Input data section start
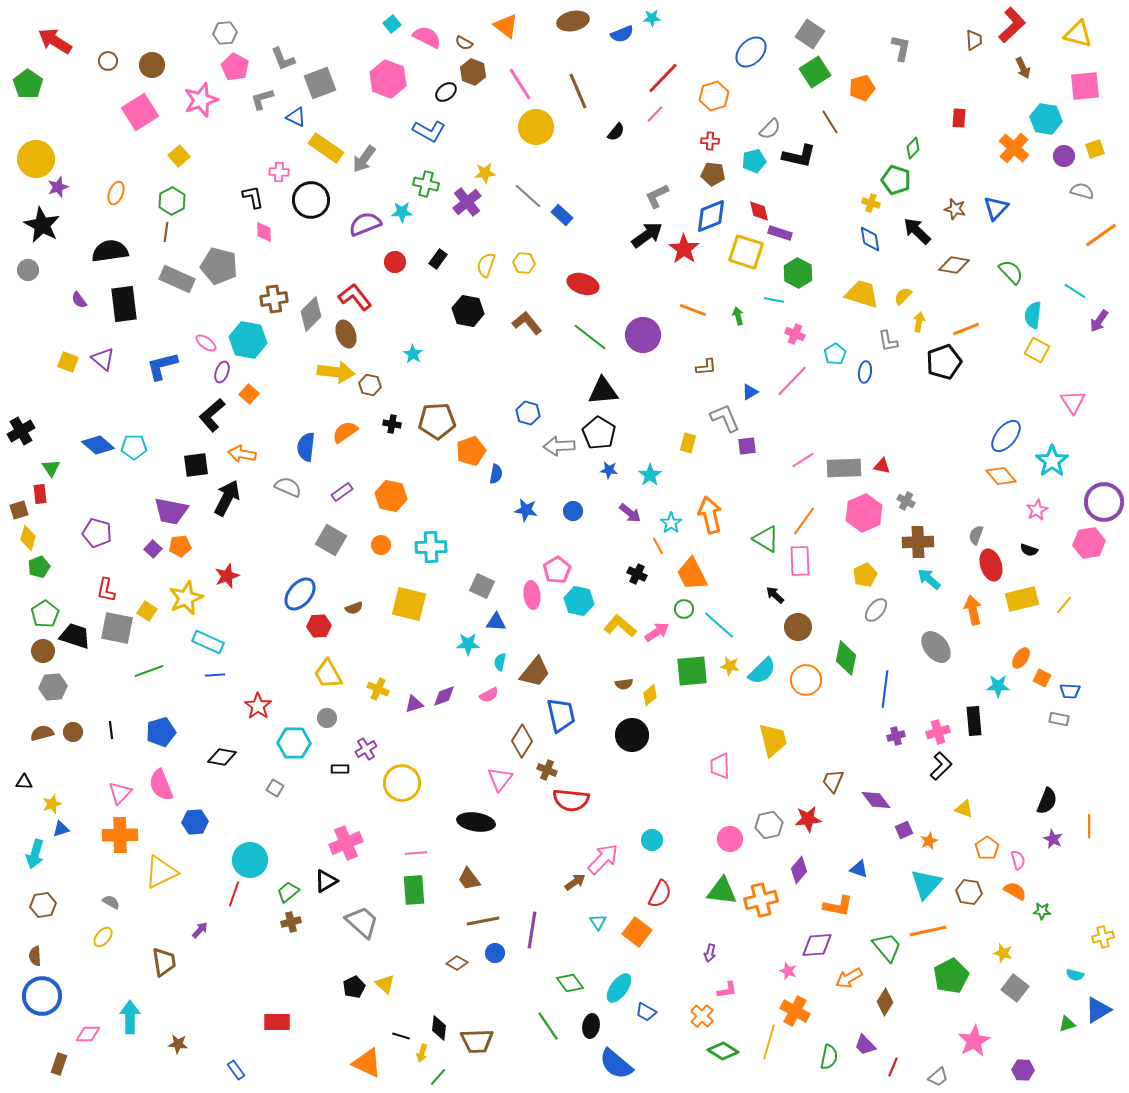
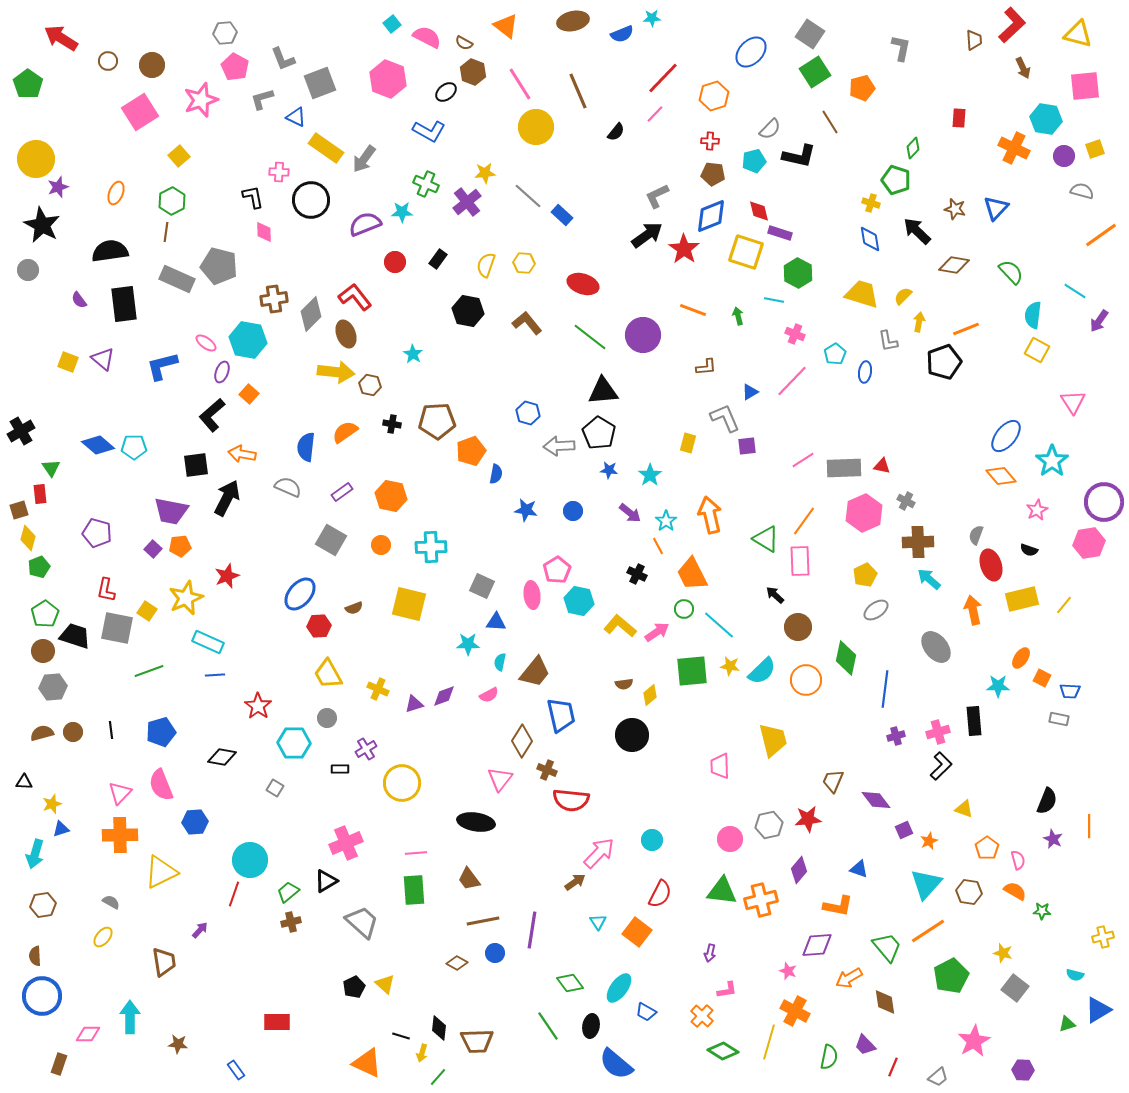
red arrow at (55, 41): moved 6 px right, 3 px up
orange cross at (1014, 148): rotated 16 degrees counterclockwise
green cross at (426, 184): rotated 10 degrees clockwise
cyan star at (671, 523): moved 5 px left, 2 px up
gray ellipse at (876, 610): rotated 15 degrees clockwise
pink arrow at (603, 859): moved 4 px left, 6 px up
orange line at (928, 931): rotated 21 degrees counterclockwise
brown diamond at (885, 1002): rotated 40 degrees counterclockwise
Input data section end
*What is expected*:
Your reply must consist solely of the number of lines in the listing above that include the word "degrees".

*Answer space*:
5